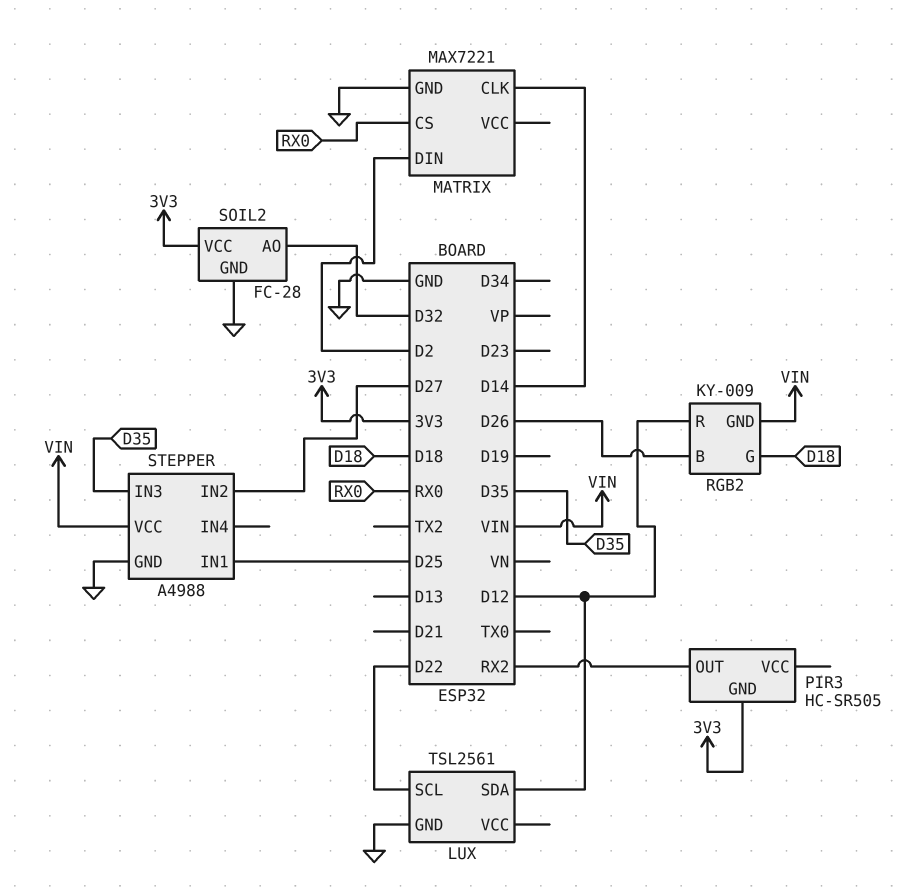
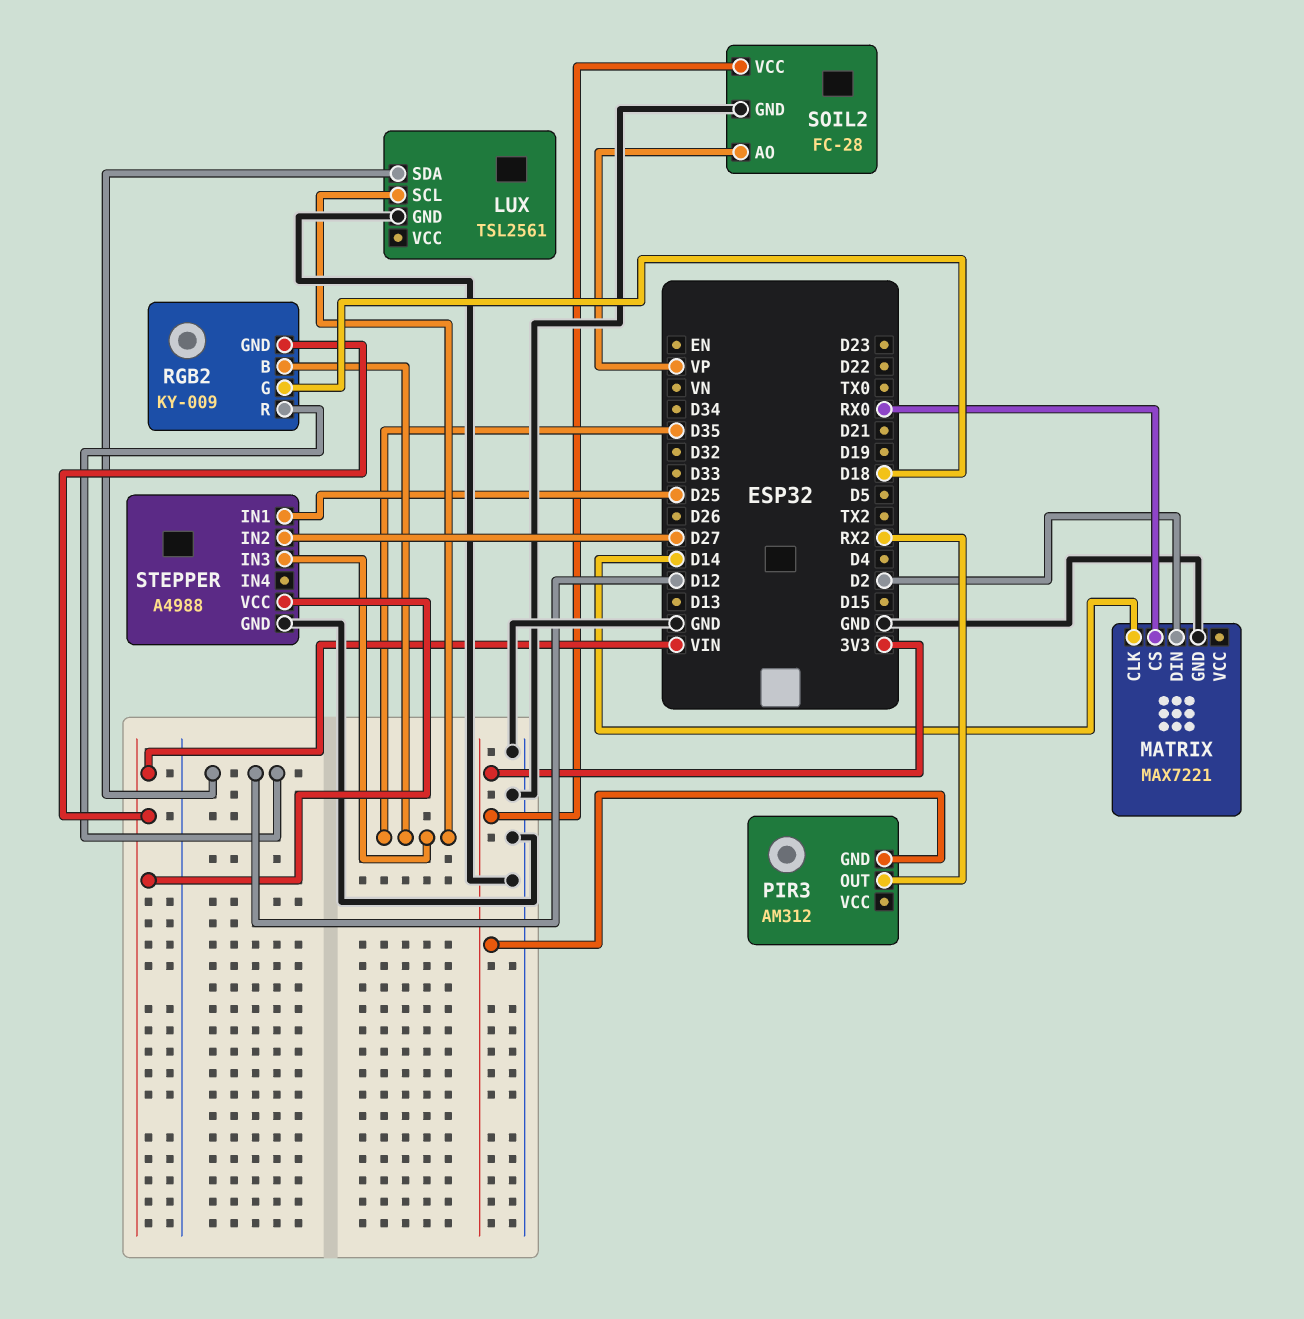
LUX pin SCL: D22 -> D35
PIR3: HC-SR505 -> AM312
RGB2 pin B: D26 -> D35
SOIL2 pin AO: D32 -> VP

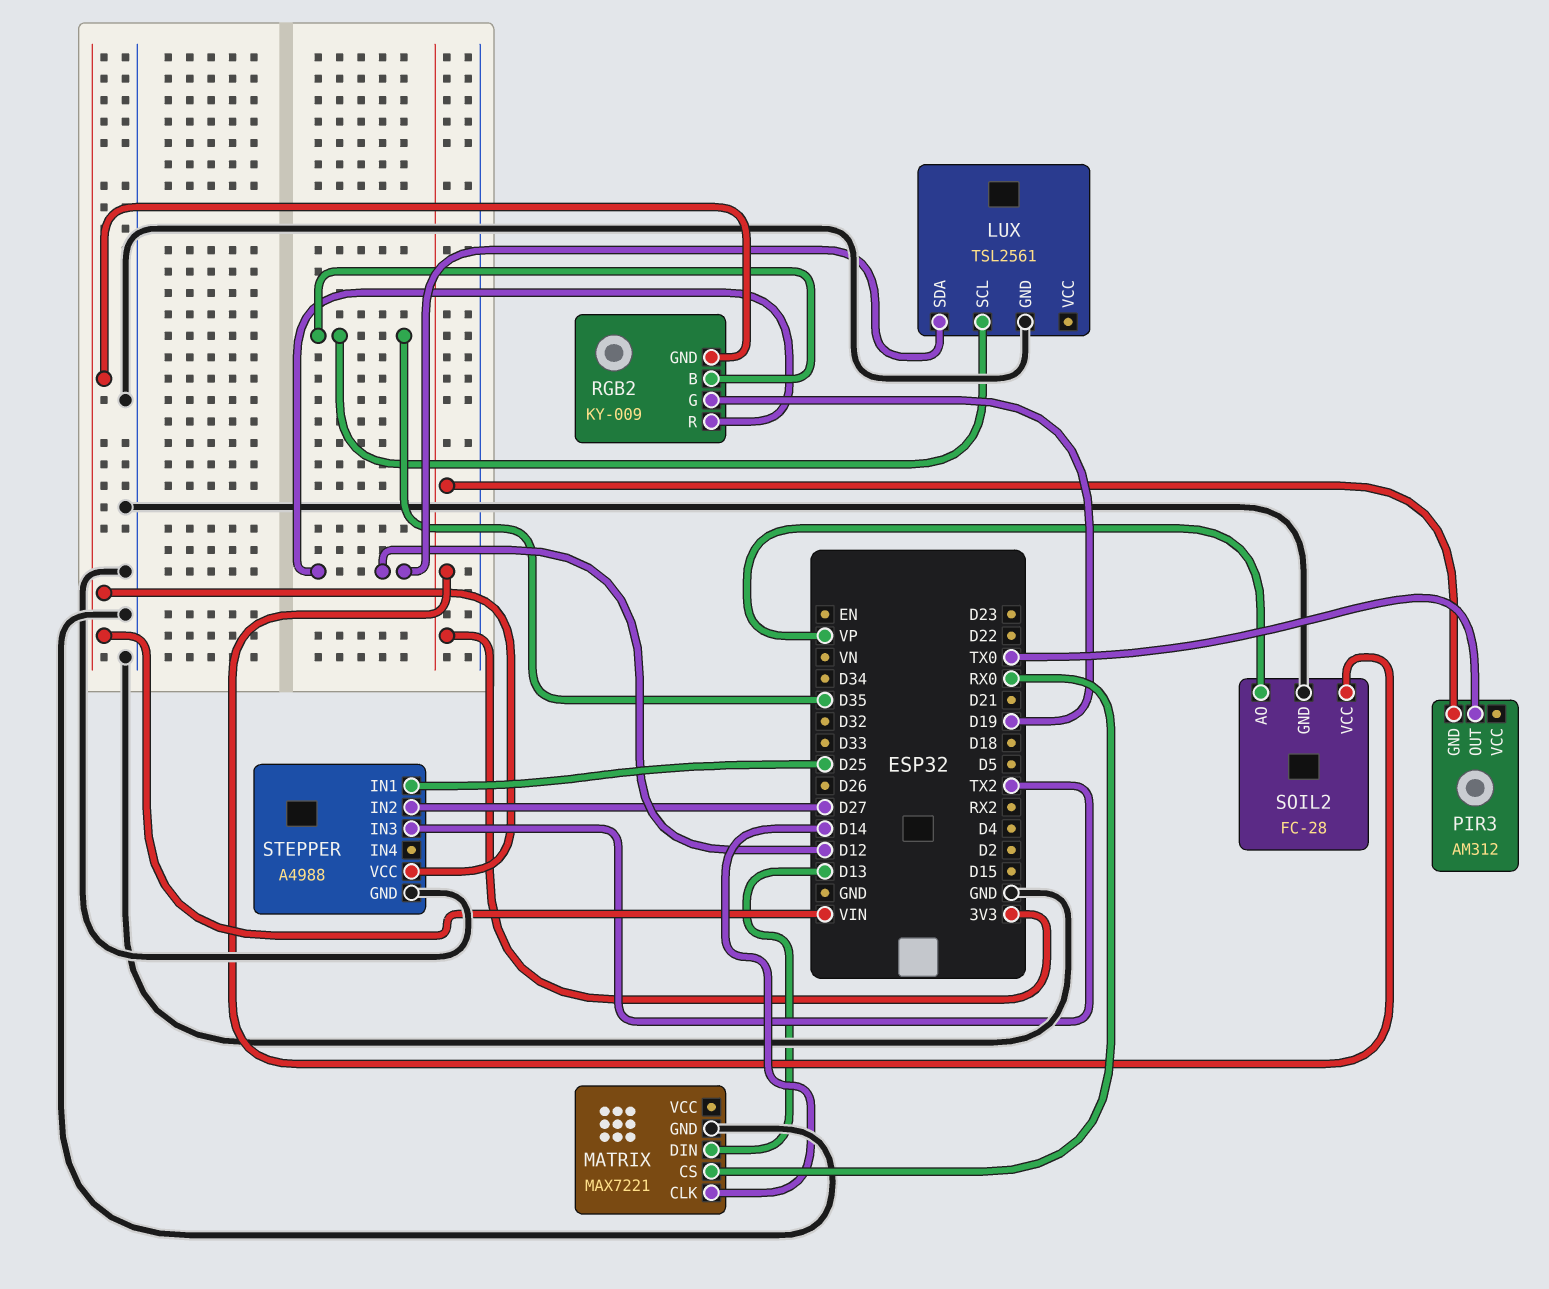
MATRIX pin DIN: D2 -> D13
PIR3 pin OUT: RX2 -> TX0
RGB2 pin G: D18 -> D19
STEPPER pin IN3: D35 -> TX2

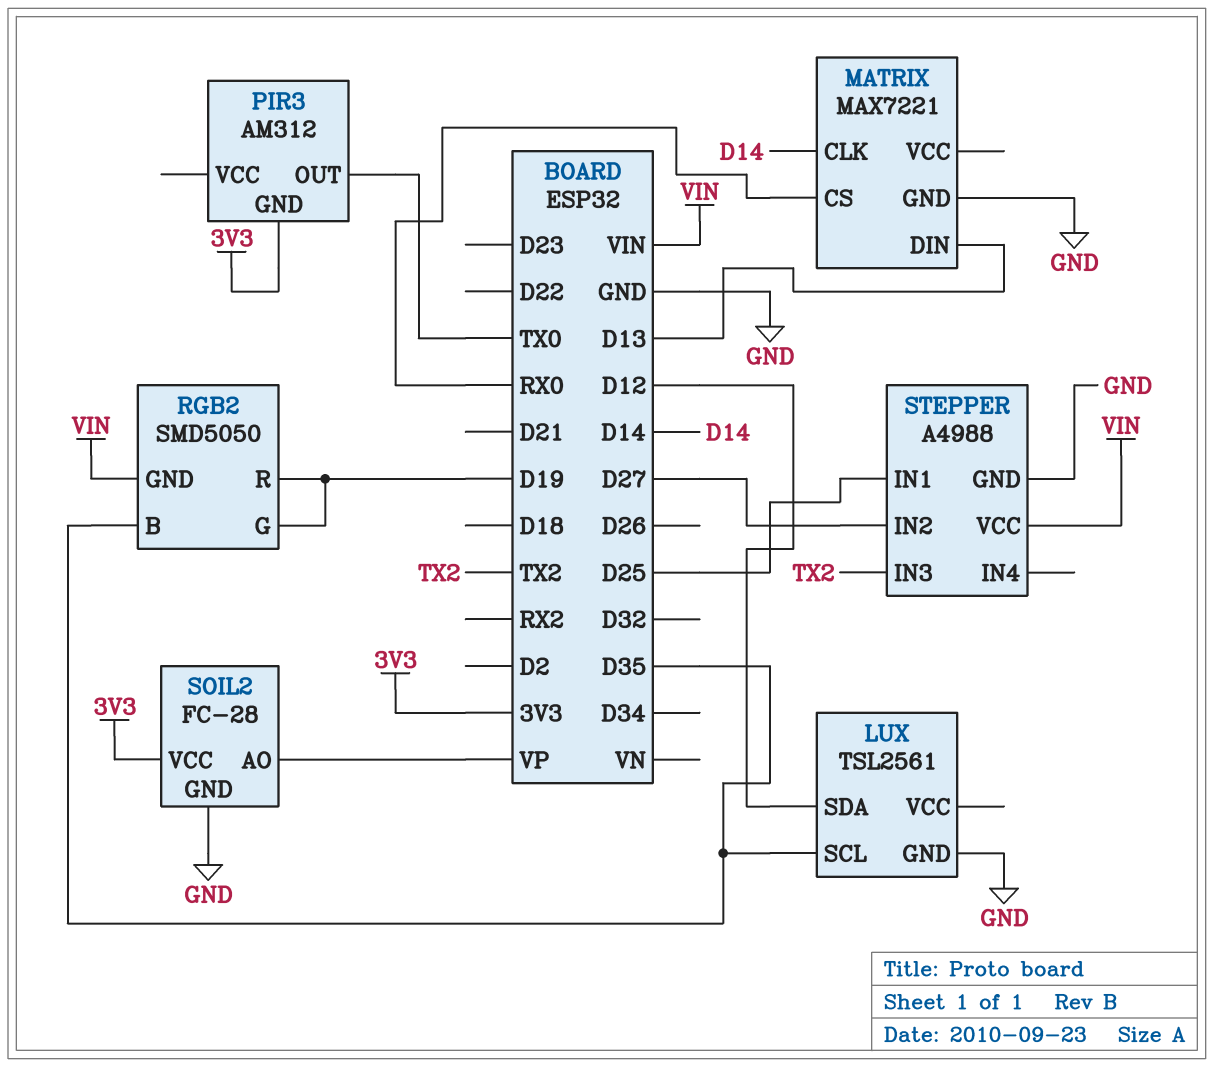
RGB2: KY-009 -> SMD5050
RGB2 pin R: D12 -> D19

================

Output all of the data exactly as it stands, minus any images.

LUX pin SCL: D22 -> D35
PIR3: HC-SR505 -> AM312
RGB2 pin B: D26 -> D35
SOIL2 pin AO: D32 -> VP

MATRIX pin DIN: D2 -> D13
PIR3 pin OUT: RX2 -> TX0
RGB2 pin G: D18 -> D19
STEPPER pin IN3: D35 -> TX2

RGB2: KY-009 -> SMD5050
RGB2 pin R: D12 -> D19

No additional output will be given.